Please print each entry below exactly as it stands, but without any pictures.
===== DATA SHOWN =====
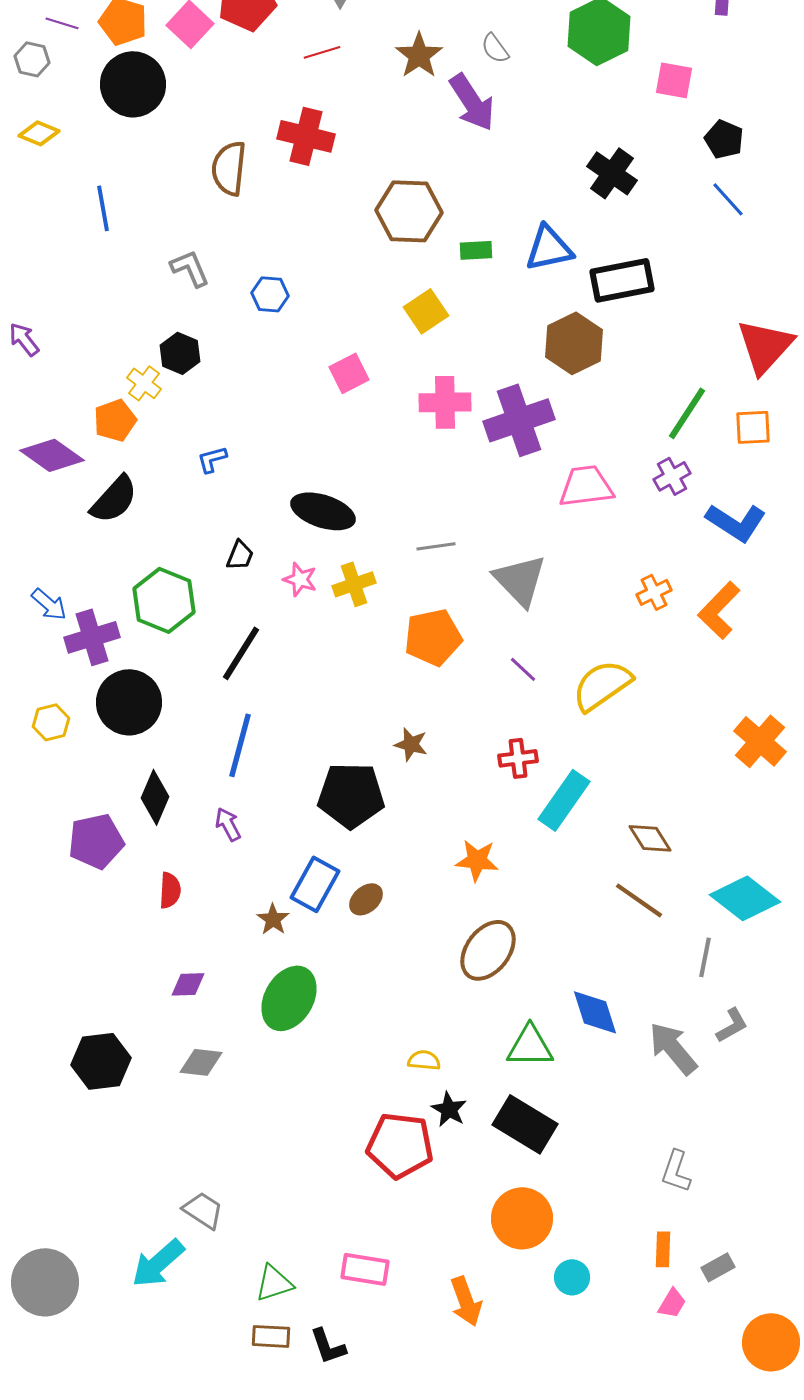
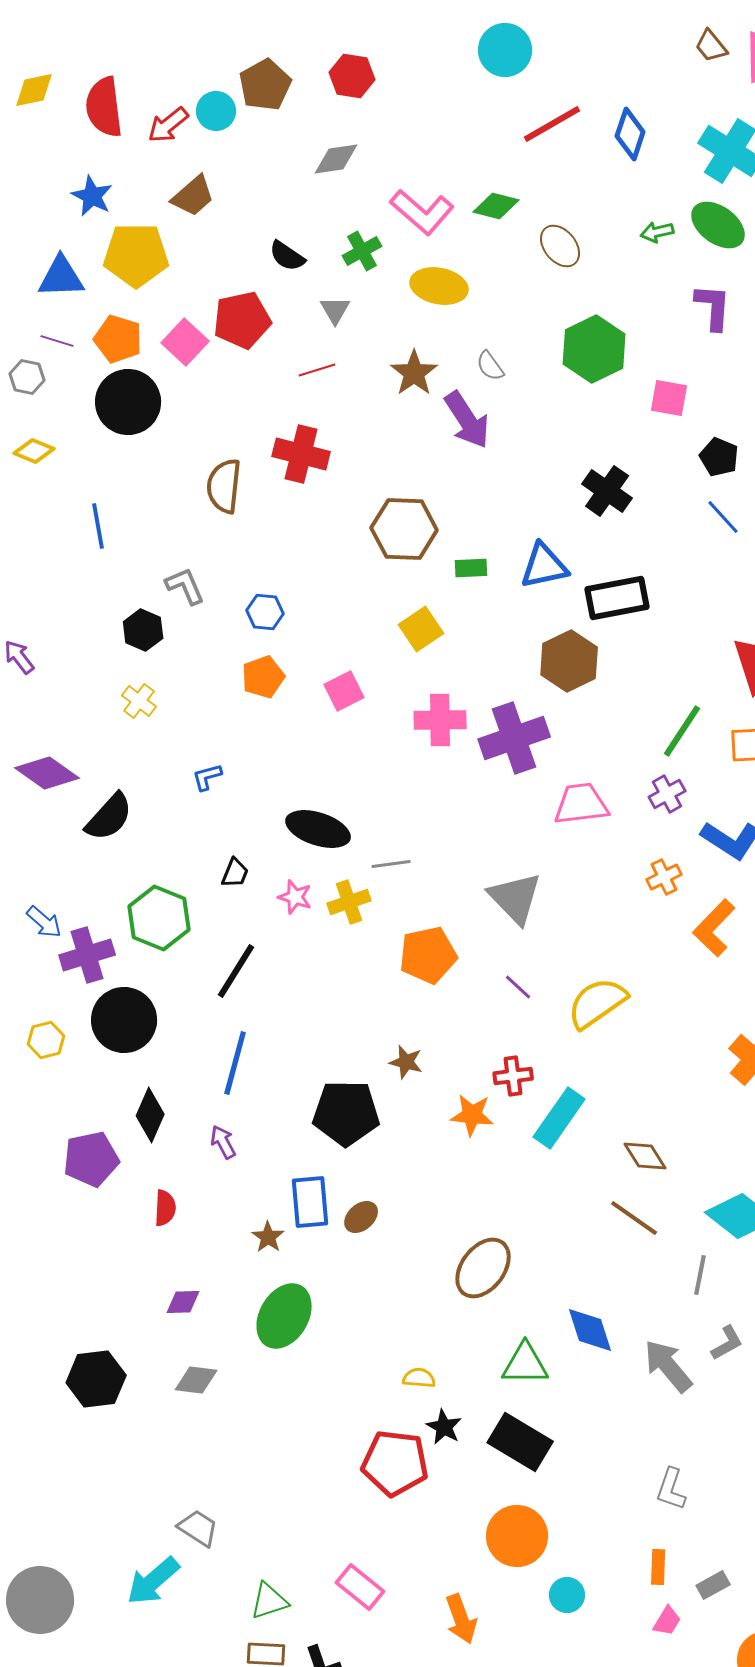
black hexagon: (180, 353) -> (143, 630), moved
orange pentagon: (115, 420) -> (263, 677), moved
gray line: (436, 546) -> (391, 864), moved
orange cross: (654, 592) -> (664, 877), moved
orange star: (477, 860) -> (472, 1115), moved
blue rectangle: (315, 884) -> (310, 1202), turned -34
pink rectangle: (365, 1269) -> (360, 1587), turned 30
=====
REPLY:
black hexagon: (180, 353) -> (143, 630), moved
orange pentagon: (115, 420) -> (263, 677), moved
gray line: (436, 546) -> (391, 864), moved
orange cross: (654, 592) -> (664, 877), moved
orange star: (477, 860) -> (472, 1115), moved
blue rectangle: (315, 884) -> (310, 1202), turned -34
pink rectangle: (365, 1269) -> (360, 1587), turned 30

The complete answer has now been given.